Data excerpts:
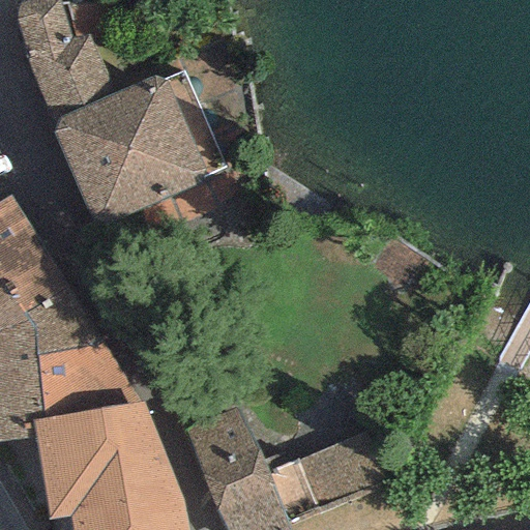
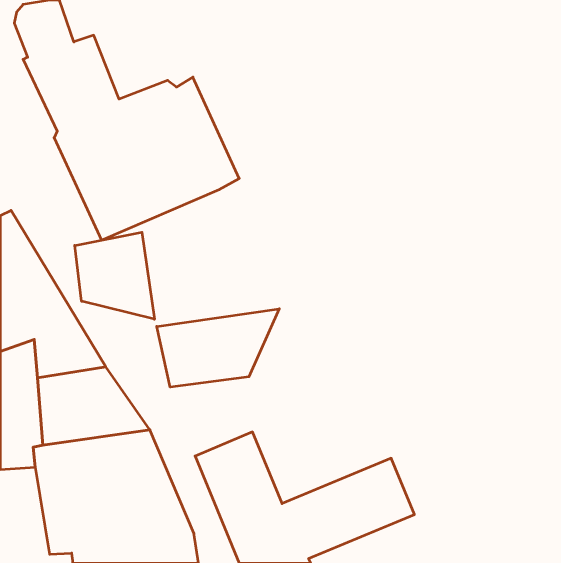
building: none -> [75,232,154,319]
building: none -> [157,309,279,387]

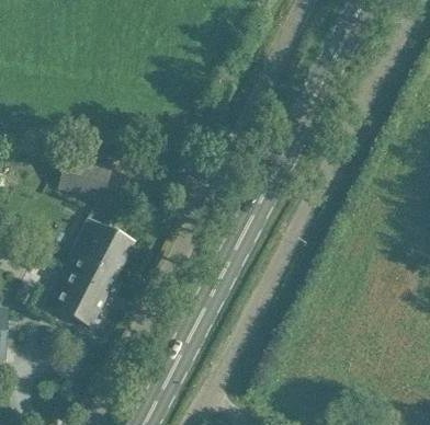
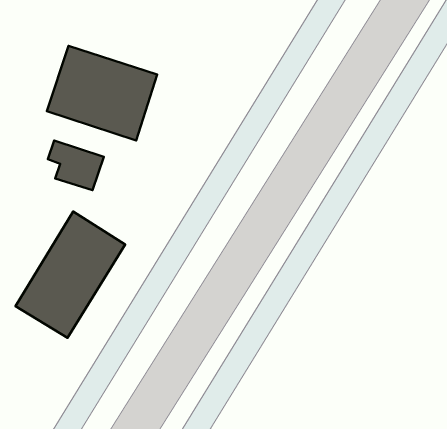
building: none -> [47,46,157,140]

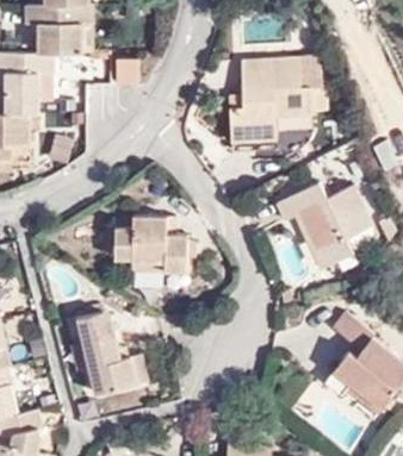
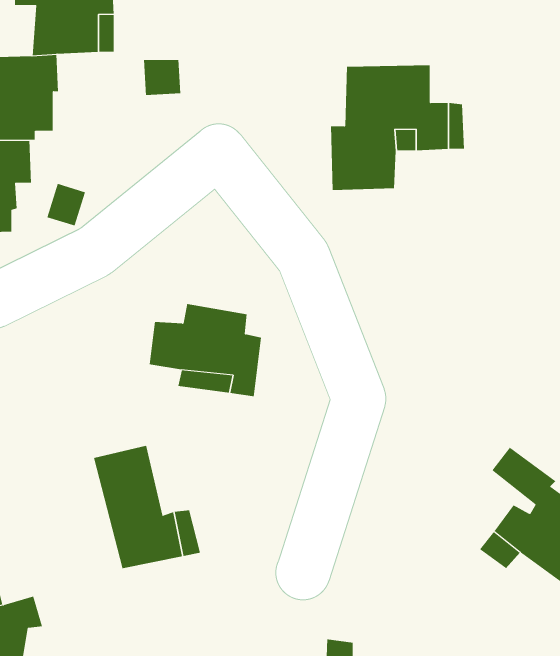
building: [273,182,376,270] -> none

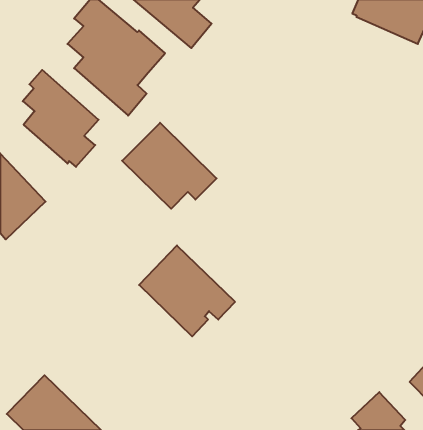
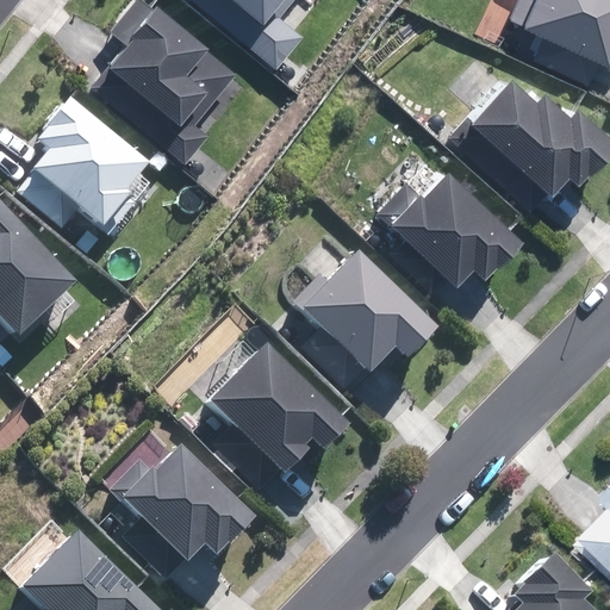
building: none -> [466,77,603,189]
building: none -> [381,164,517,281]
building: [122,123,217,209] -> [298,253,431,374]
building: none -> [116,448,254,561]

*PROBLEM DESCRIPTION*
When a line in the data contains the string "none", copy that line.

*EXERCISE RESULT*
building: none -> [75,232,154,319]
building: none -> [157,309,279,387]
building: none -> [47,46,157,140]
building: [273,182,376,270] -> none
building: none -> [466,77,603,189]
building: none -> [381,164,517,281]
building: none -> [116,448,254,561]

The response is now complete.